(DATA SHOWN)

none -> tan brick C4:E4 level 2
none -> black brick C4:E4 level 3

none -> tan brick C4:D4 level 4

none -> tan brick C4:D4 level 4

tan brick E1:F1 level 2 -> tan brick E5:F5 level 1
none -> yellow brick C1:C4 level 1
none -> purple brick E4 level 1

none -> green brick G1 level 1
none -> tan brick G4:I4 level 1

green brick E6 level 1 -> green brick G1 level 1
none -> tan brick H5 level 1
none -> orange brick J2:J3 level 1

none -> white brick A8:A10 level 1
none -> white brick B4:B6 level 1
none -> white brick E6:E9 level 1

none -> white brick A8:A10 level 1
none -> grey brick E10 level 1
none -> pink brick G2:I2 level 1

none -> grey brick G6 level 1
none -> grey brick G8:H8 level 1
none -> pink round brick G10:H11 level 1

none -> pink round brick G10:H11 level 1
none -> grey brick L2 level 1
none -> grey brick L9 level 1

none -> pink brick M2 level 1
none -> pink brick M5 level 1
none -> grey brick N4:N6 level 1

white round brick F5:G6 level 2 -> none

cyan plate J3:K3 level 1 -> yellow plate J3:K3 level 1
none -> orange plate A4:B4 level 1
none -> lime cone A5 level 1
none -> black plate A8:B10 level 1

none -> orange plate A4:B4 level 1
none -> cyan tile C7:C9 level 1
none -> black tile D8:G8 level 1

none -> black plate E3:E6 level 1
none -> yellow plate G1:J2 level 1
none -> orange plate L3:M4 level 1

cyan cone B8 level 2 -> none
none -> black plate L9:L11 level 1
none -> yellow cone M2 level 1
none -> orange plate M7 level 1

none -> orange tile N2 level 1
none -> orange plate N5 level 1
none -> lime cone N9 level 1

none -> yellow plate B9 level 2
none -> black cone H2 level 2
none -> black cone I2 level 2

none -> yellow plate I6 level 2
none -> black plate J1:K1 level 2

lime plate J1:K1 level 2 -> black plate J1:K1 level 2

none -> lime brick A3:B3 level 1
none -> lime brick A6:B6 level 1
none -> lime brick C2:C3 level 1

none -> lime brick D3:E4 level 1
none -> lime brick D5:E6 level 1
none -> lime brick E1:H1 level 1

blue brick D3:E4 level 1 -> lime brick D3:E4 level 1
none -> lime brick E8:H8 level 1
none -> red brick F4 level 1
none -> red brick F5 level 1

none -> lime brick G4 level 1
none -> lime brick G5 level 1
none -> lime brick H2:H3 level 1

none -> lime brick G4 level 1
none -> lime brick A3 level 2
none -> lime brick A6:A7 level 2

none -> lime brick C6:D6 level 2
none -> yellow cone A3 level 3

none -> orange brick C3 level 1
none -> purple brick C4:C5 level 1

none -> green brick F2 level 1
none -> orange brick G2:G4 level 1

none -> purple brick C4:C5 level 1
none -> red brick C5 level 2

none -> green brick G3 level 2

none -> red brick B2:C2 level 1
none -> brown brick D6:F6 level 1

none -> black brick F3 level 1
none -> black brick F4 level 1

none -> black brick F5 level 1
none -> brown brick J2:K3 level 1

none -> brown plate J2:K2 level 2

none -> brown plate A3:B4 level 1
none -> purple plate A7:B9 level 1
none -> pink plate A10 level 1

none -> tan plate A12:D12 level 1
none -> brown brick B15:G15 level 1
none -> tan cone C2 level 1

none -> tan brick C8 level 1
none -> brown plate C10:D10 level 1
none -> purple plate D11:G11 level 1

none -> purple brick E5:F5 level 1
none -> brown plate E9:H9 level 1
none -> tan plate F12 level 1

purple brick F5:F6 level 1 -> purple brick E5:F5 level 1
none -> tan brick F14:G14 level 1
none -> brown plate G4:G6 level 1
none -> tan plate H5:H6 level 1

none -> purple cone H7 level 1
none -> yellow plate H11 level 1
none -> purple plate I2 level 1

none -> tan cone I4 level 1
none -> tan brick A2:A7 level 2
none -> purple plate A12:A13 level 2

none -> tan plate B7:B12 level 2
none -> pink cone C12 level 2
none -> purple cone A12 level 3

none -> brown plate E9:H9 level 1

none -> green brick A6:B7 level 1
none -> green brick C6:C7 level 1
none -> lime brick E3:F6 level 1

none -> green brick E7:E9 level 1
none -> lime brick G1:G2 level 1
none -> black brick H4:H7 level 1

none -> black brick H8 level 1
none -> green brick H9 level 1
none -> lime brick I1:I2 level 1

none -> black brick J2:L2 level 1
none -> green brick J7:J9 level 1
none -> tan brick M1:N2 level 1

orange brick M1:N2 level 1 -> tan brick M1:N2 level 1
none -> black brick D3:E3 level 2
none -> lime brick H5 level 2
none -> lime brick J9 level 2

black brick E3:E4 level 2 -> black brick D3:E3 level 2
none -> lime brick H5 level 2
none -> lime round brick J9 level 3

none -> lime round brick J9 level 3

(End DATA SHOWN)

Give the lines exactly as they stand, from the line with "none -> purple plate D11:G11 level 1" through the end of the material.

none -> purple plate D11:G11 level 1

none -> purple brick E5:F5 level 1
none -> brown plate E9:H9 level 1
none -> tan plate F12 level 1

purple brick F5:F6 level 1 -> purple brick E5:F5 level 1
none -> tan brick F14:G14 level 1
none -> brown plate G4:G6 level 1
none -> tan plate H5:H6 level 1

none -> purple cone H7 level 1
none -> yellow plate H11 level 1
none -> purple plate I2 level 1

none -> tan cone I4 level 1
none -> tan brick A2:A7 level 2
none -> purple plate A12:A13 level 2

none -> tan plate B7:B12 level 2
none -> pink cone C12 level 2
none -> purple cone A12 level 3

none -> brown plate E9:H9 level 1

none -> green brick A6:B7 level 1
none -> green brick C6:C7 level 1
none -> lime brick E3:F6 level 1

none -> green brick E7:E9 level 1
none -> lime brick G1:G2 level 1
none -> black brick H4:H7 level 1

none -> black brick H8 level 1
none -> green brick H9 level 1
none -> lime brick I1:I2 level 1

none -> black brick J2:L2 level 1
none -> green brick J7:J9 level 1
none -> tan brick M1:N2 level 1

orange brick M1:N2 level 1 -> tan brick M1:N2 level 1
none -> black brick D3:E3 level 2
none -> lime brick H5 level 2
none -> lime brick J9 level 2

black brick E3:E4 level 2 -> black brick D3:E3 level 2
none -> lime brick H5 level 2
none -> lime round brick J9 level 3

none -> lime round brick J9 level 3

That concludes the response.